** Supplied records **
———

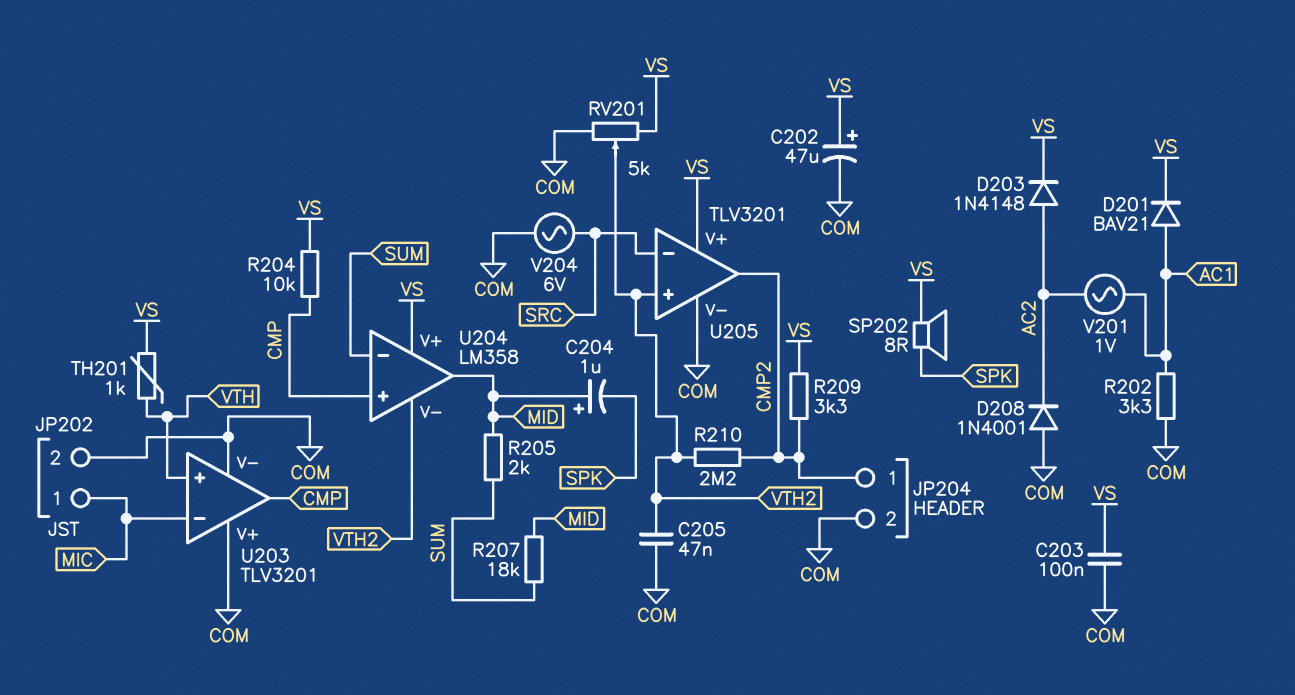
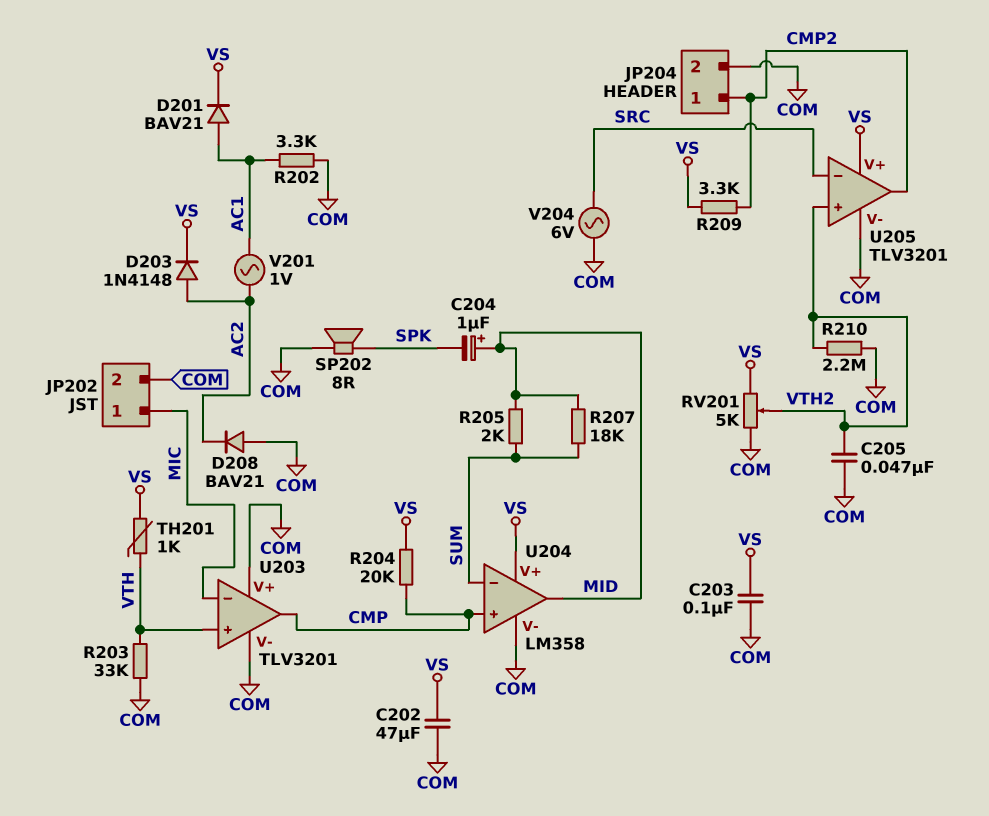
C202: 47uF (plus VS, minus COM) -> 47uF (COM, VS)
D208: diode 1N4001 (A COM, K AC2) -> diode BAV21 (A COM, K AC2)
R203: none -> 33k (COM, VTH)
R204: 10k (CMP, VS) -> 20k (CMP, VS)
R210: 2.2M (CMP2, VTH2) -> 2.2M (COM, VTH2)
SP202: speaker 8R (SPK, VS) -> speaker 8R (COM, SPK)
U204 pin V-: VTH2 -> COM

———

** What the task asks **
In the copy, every entry appears exactly as written above and no picture appears.

** Expected output **
C202: 47uF (plus VS, minus COM) -> 47uF (COM, VS)
D208: diode 1N4001 (A COM, K AC2) -> diode BAV21 (A COM, K AC2)
R203: none -> 33k (COM, VTH)
R204: 10k (CMP, VS) -> 20k (CMP, VS)
R210: 2.2M (CMP2, VTH2) -> 2.2M (COM, VTH2)
SP202: speaker 8R (SPK, VS) -> speaker 8R (COM, SPK)
U204 pin V-: VTH2 -> COM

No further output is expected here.